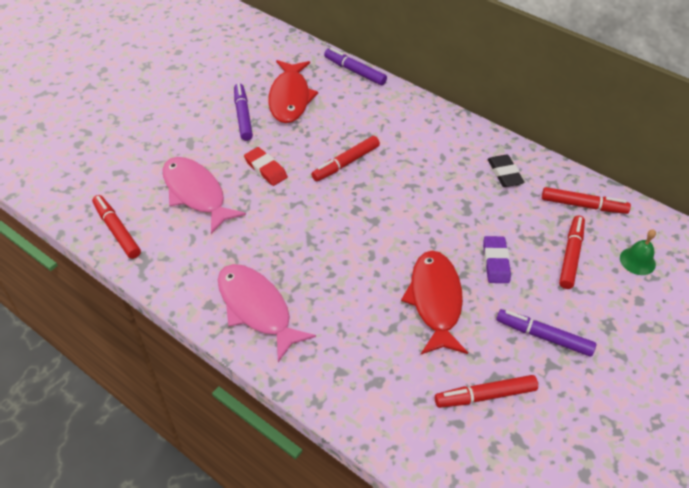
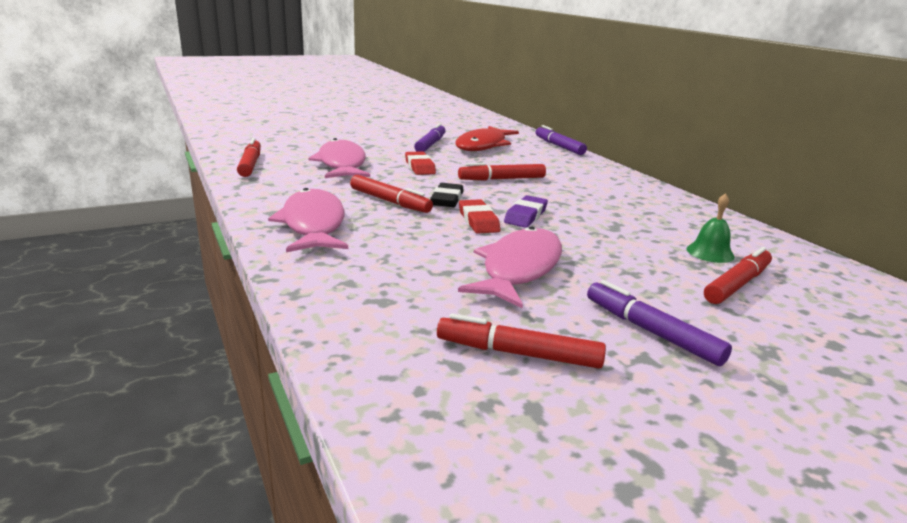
camera: 25 degrees right, 25 degrees down
(370, 245) = (478, 221): none -> red eraser
(435, 301) = (519, 269): red fish -> pink fish
(496, 262) = (624, 264): purple eraser -> purple eraser (525, 216)
(504, 173) = (680, 218): black eraser -> black eraser (447, 199)
(583, 205) = (778, 257): red marker -> red marker (390, 201)
(637, 261) = (846, 312): green bell -> green bell (710, 252)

* WHAT THE EXERCISE ASKS *
Lines holding the word "eraser" are the answer; copy every one from the records above.

* ANSWER SPACE *
(370, 245) = (478, 221): none -> red eraser
(496, 262) = (624, 264): purple eraser -> purple eraser (525, 216)
(504, 173) = (680, 218): black eraser -> black eraser (447, 199)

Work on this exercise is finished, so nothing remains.